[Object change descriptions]
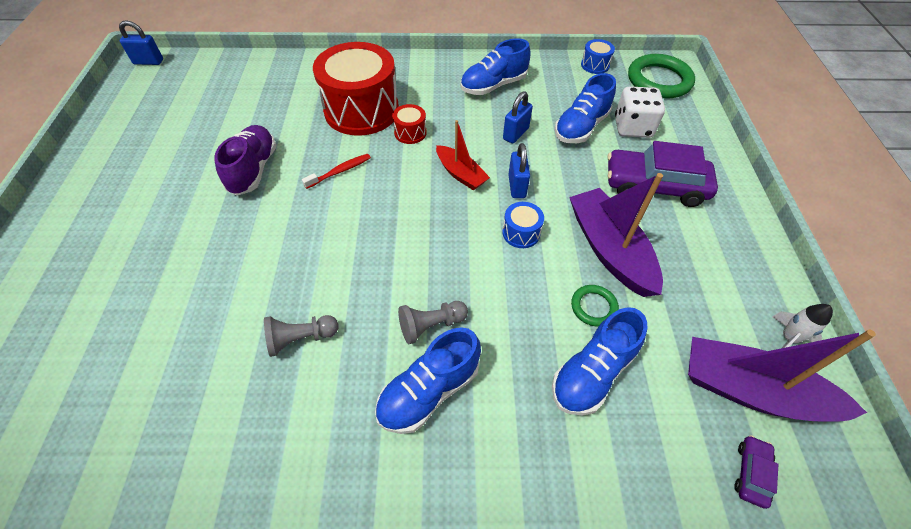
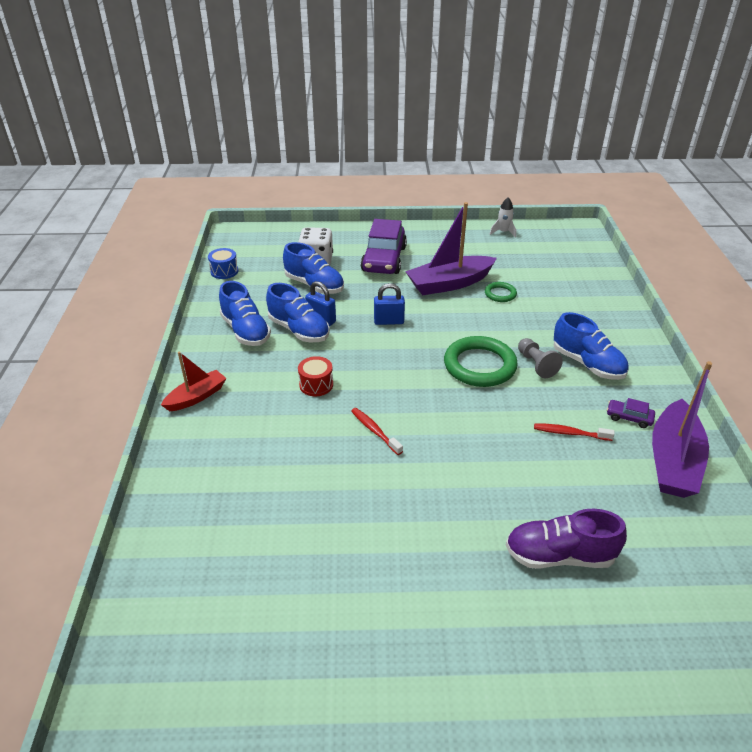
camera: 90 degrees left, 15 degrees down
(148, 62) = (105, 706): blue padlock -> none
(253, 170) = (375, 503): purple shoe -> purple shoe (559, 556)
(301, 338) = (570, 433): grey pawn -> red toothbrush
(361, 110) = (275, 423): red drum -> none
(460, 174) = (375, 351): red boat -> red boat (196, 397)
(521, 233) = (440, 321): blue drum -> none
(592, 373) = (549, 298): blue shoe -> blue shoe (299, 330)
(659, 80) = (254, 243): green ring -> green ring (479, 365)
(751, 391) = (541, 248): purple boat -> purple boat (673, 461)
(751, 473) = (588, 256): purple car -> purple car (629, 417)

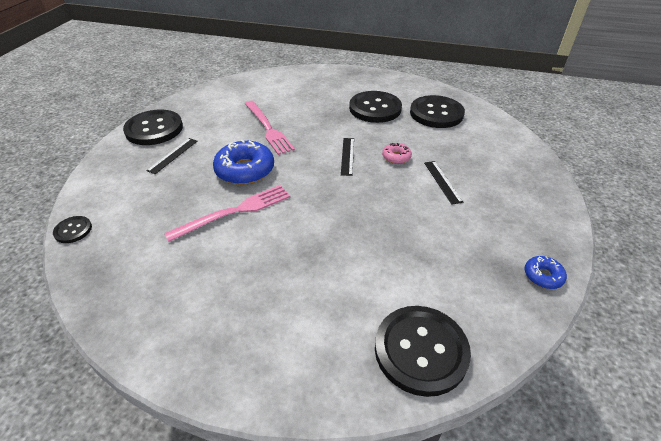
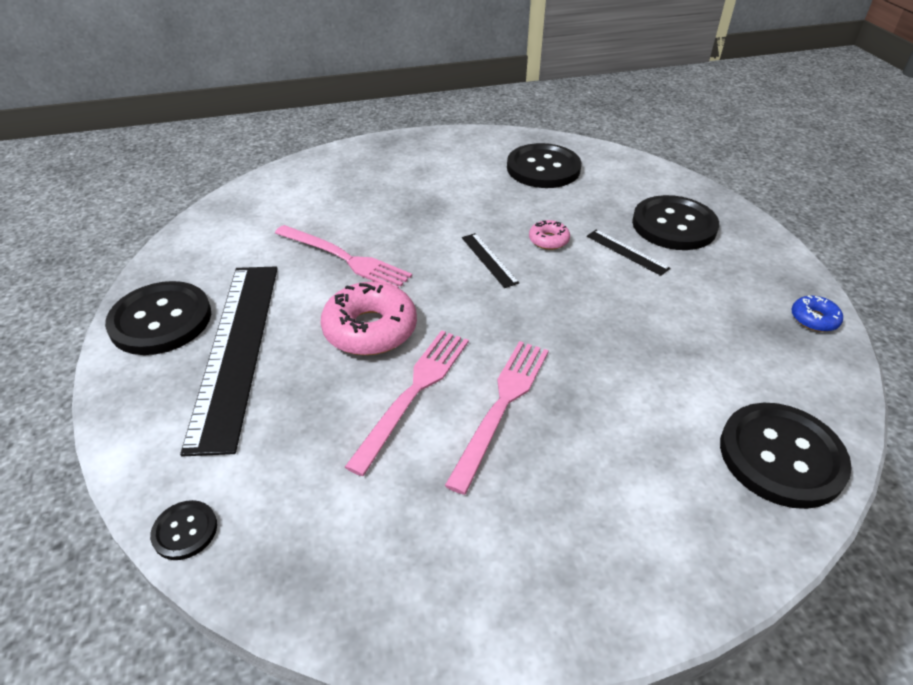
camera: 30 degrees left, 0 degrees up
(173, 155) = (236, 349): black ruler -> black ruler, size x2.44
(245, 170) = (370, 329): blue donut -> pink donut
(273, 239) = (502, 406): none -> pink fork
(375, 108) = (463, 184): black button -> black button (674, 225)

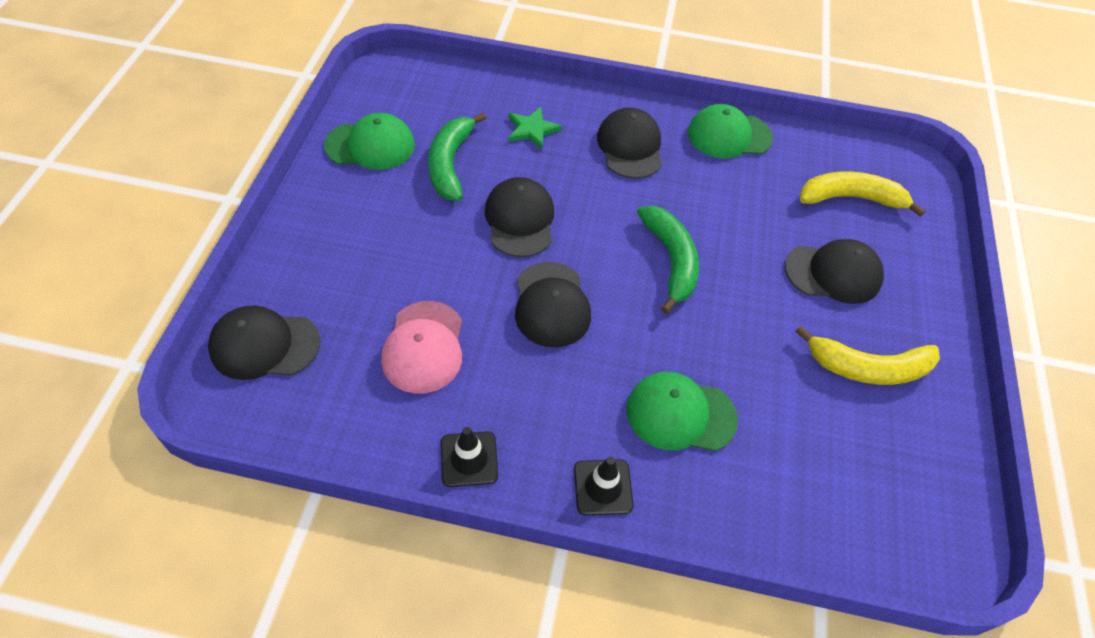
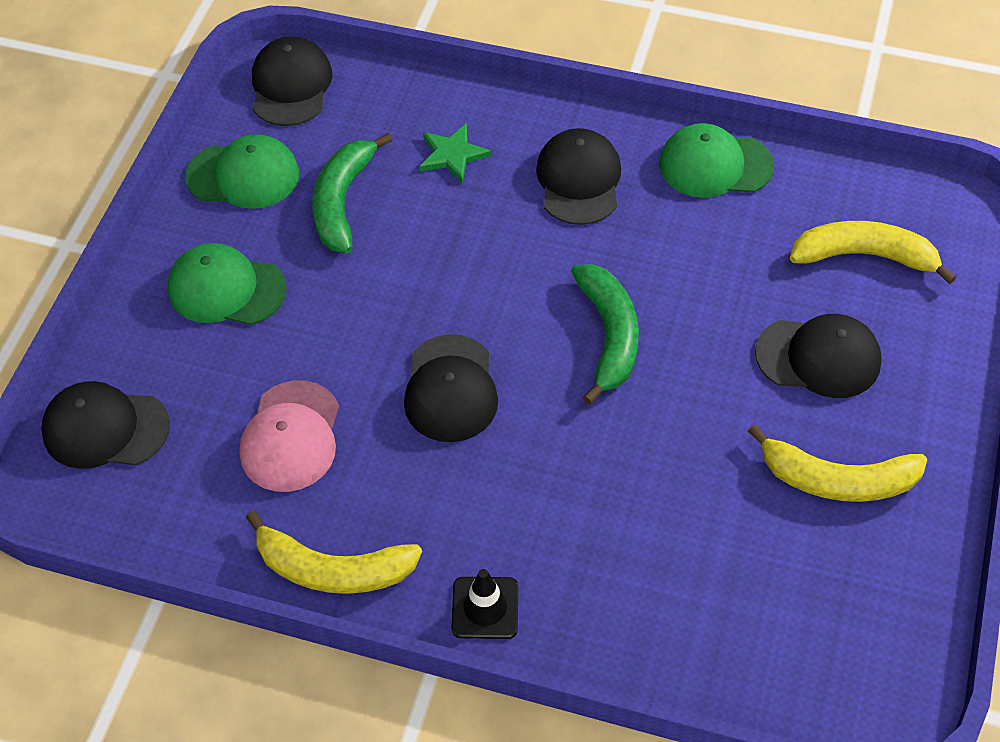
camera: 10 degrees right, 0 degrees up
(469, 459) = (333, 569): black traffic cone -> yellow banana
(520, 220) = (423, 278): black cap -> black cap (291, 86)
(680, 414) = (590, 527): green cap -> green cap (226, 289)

PROBLEM STATEMENT: In the entries above, which lines hold the word "degrees"? Copy them out.

RESPONSE FOR THIS EXERCISE:
camera: 90 degrees left, 15 degrees down
camera: 30 degrees left, 0 degrees up
camera: 10 degrees right, 0 degrees up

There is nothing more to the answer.